=== TASK INPUT ===

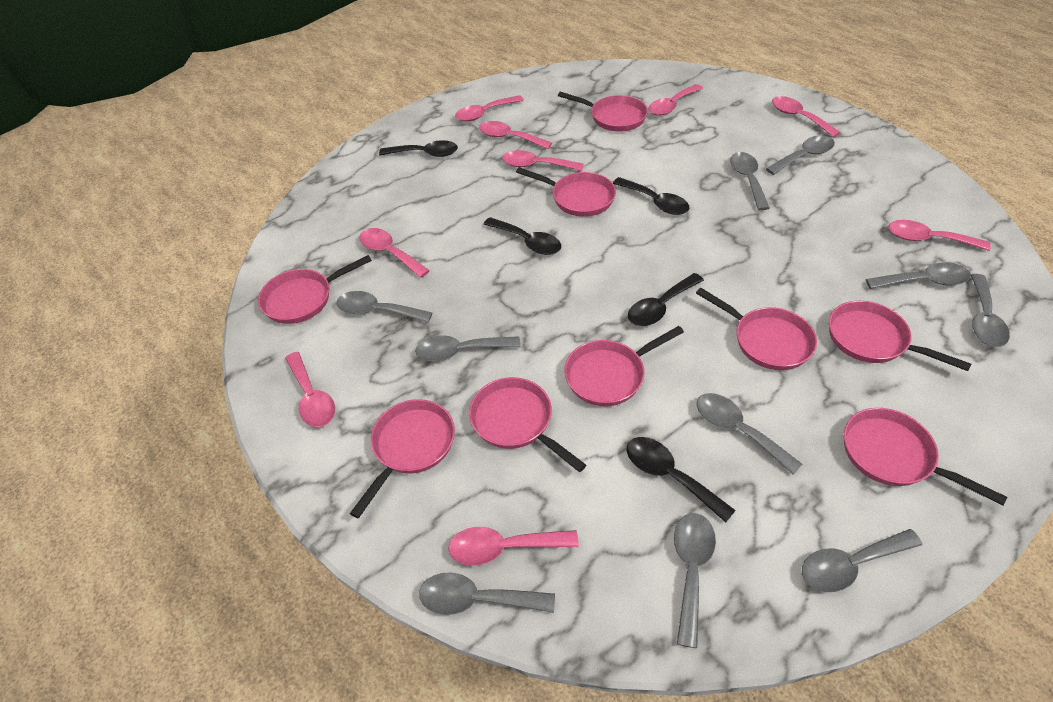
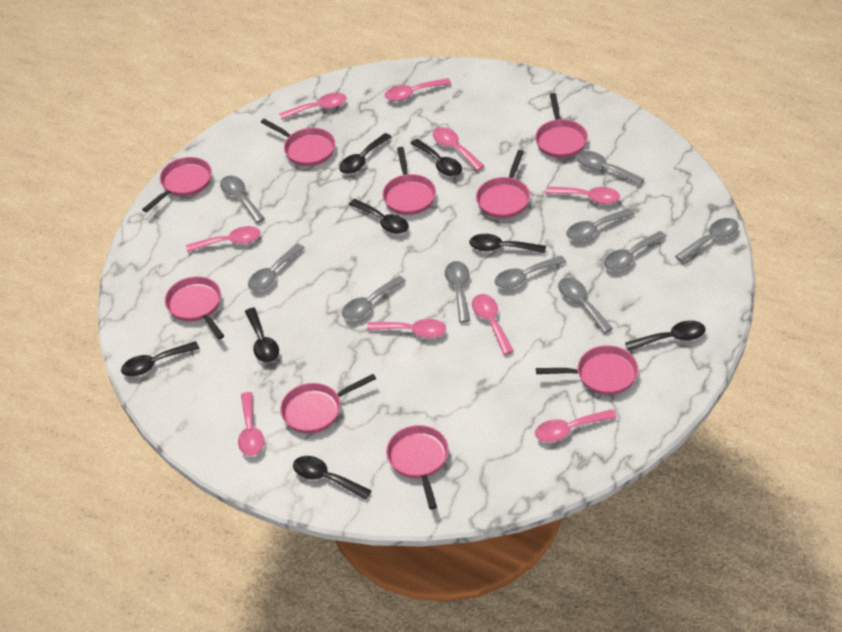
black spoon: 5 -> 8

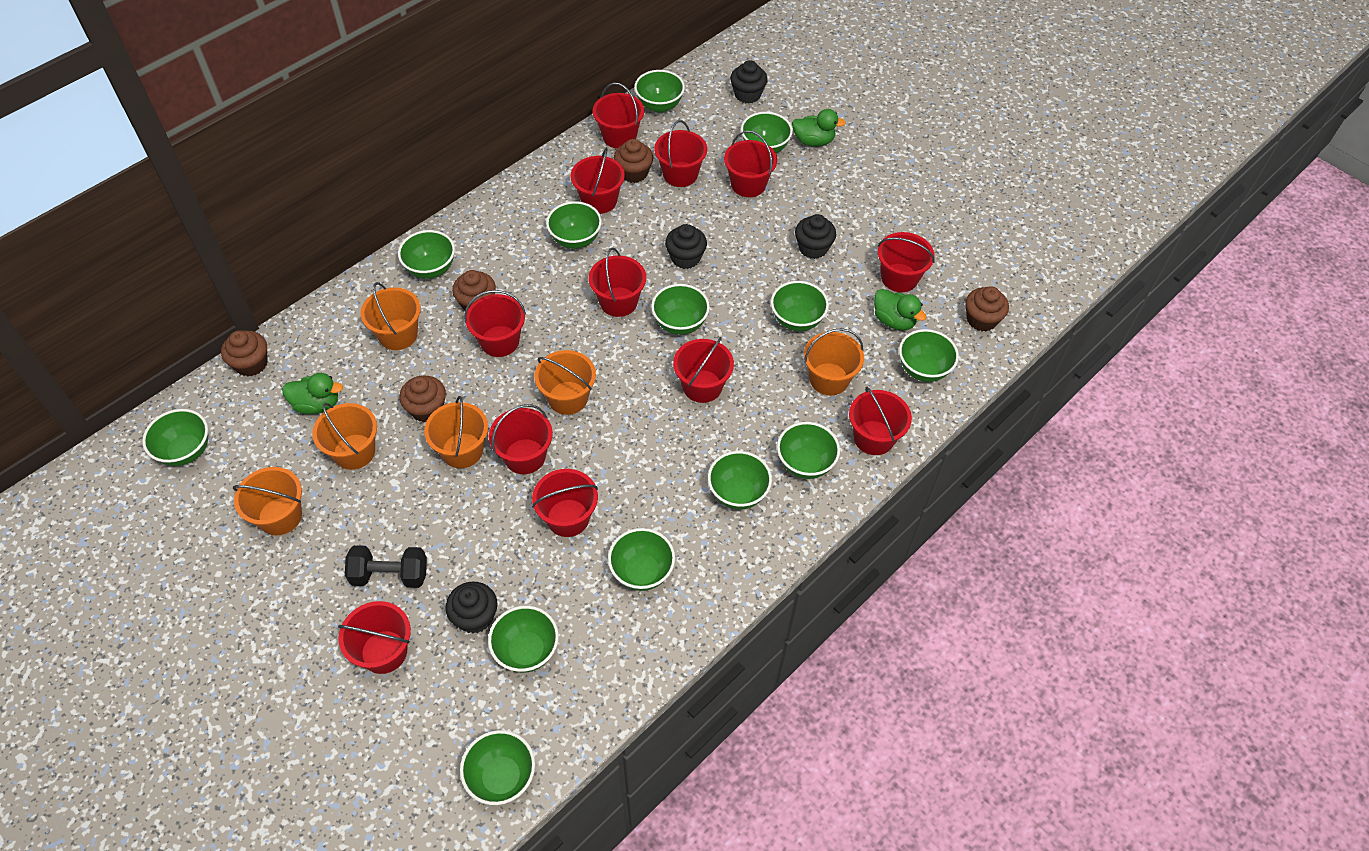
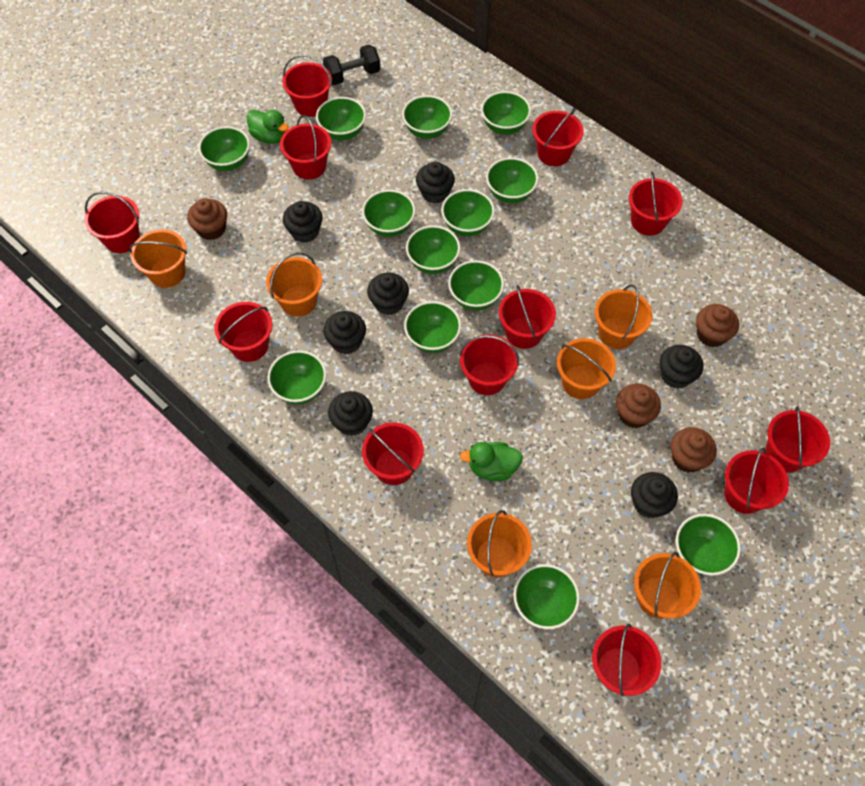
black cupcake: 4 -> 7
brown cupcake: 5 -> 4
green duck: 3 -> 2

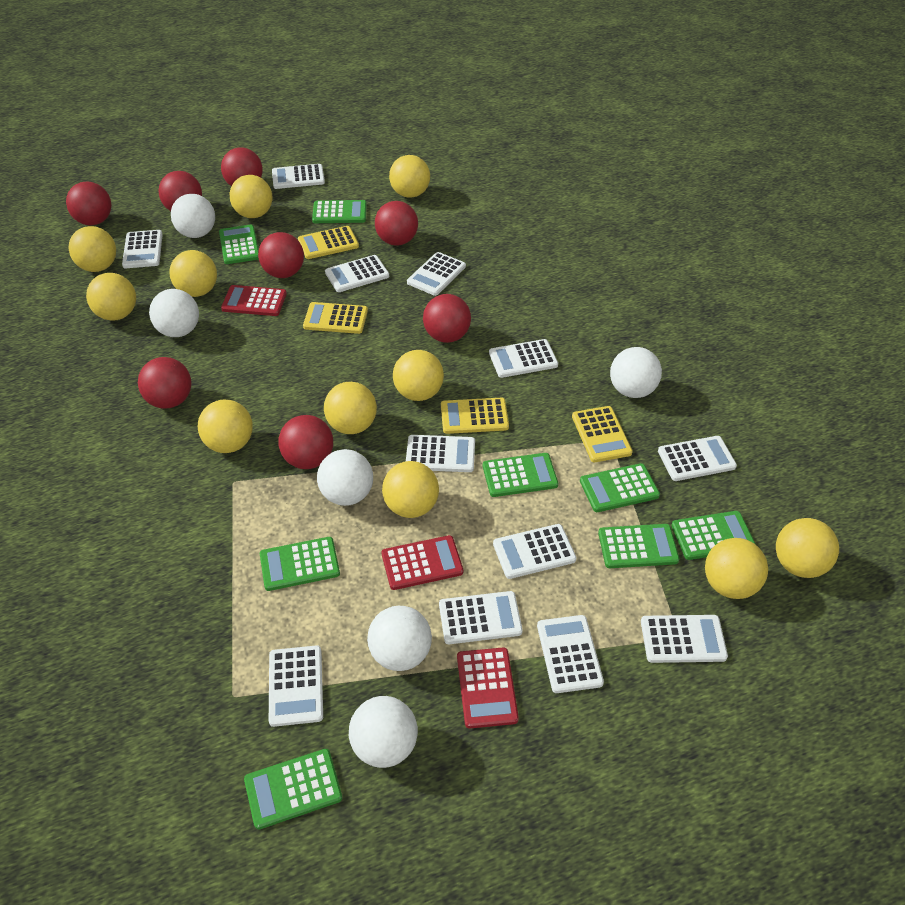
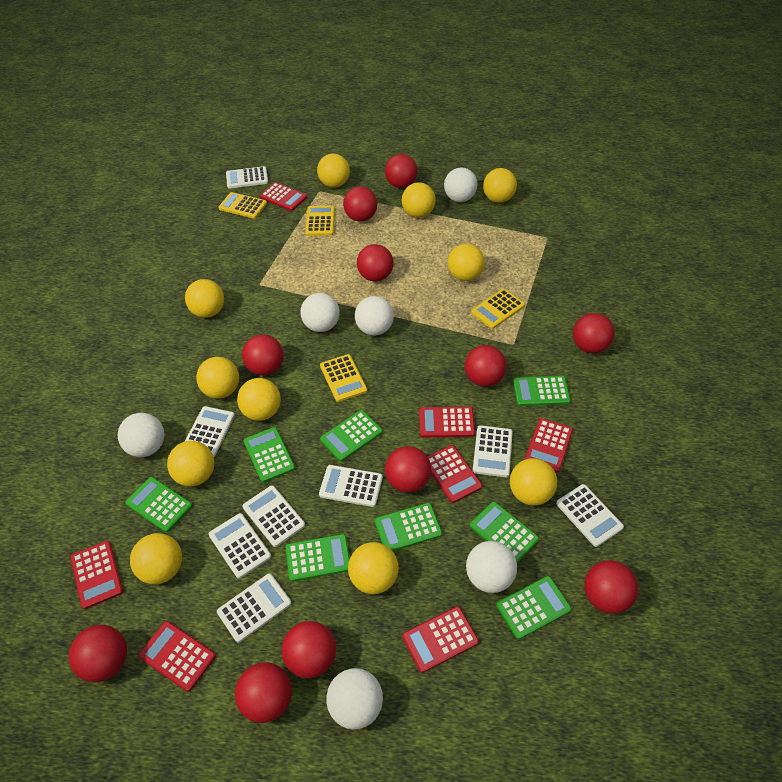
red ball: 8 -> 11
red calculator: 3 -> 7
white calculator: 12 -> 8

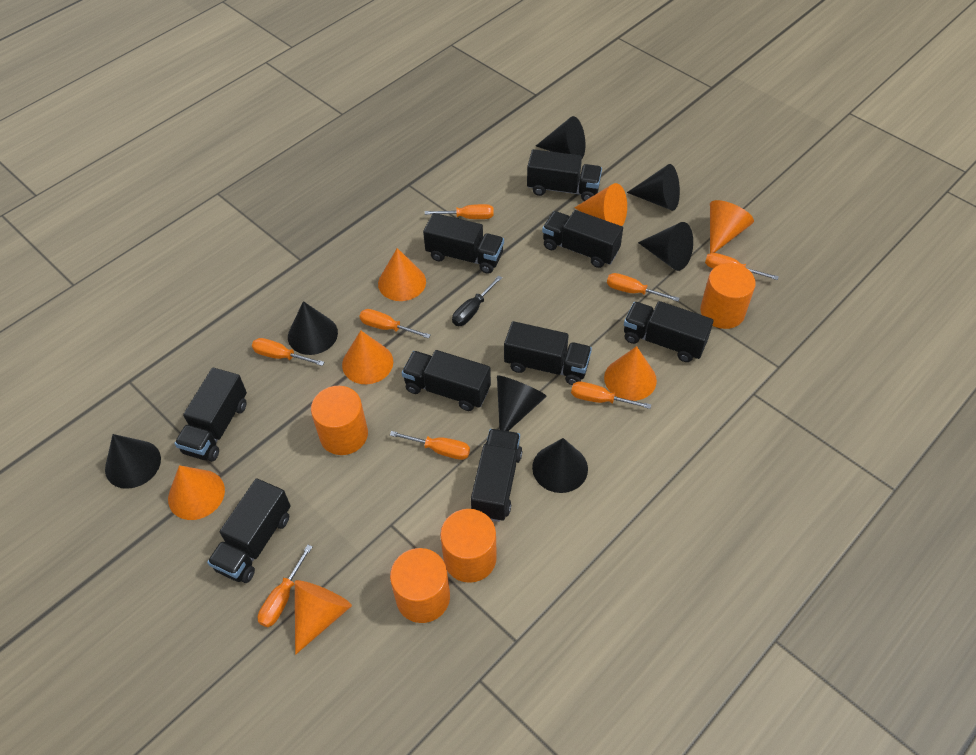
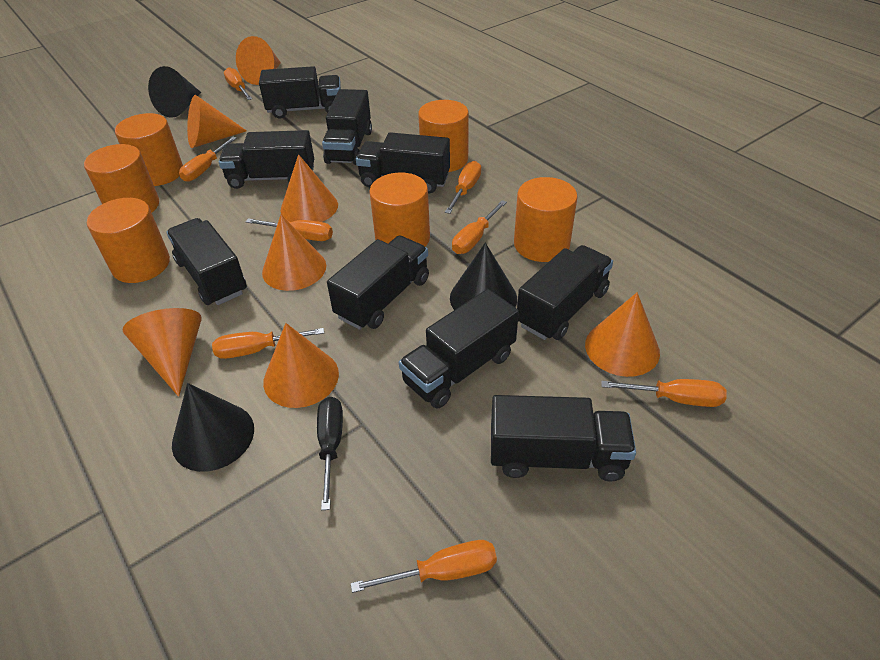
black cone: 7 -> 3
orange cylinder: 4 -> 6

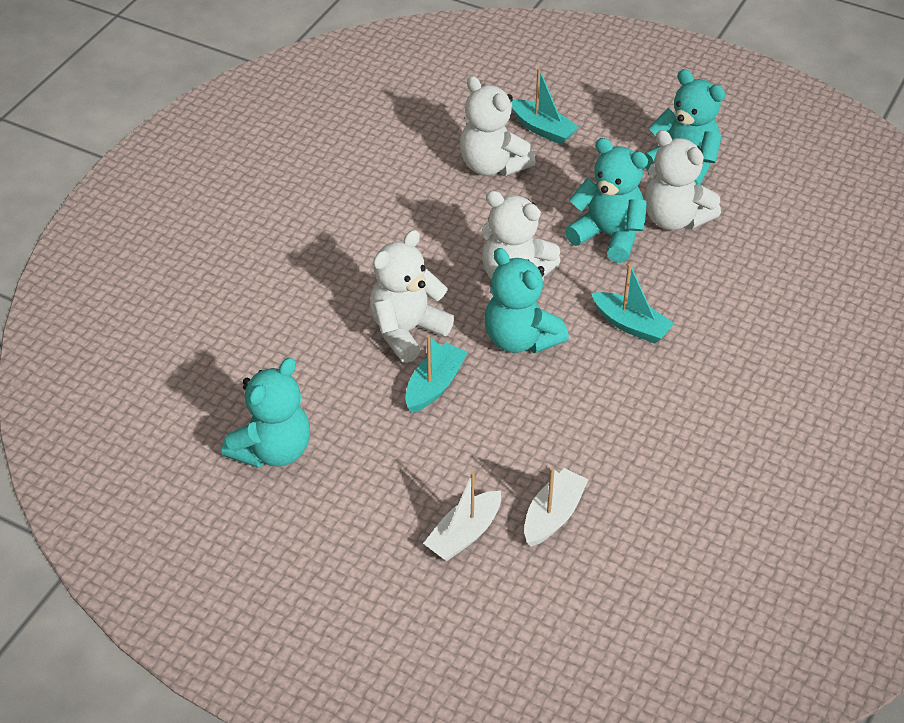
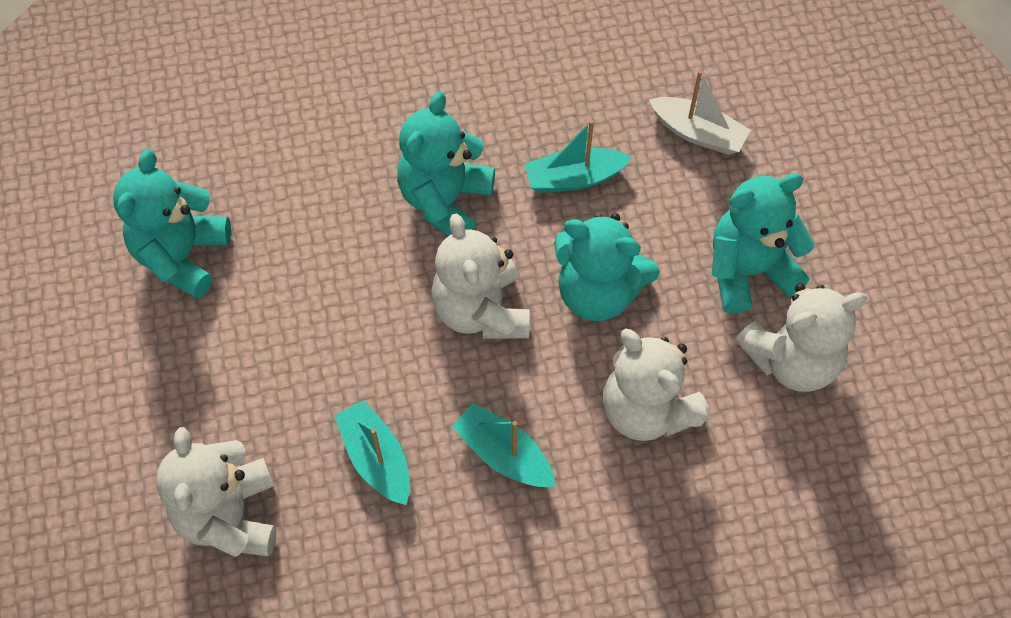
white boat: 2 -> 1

===

- _TO DO_:
Every picture stays out; reproduce exactly the lines from the one with "black cupcake: 4 -> 7" through the last line of the data above.

- _TASK RESPONSE_:
black cupcake: 4 -> 7
brown cupcake: 5 -> 4
green duck: 3 -> 2

red ball: 8 -> 11
red calculator: 3 -> 7
white calculator: 12 -> 8

black cone: 7 -> 3
orange cylinder: 4 -> 6

white boat: 2 -> 1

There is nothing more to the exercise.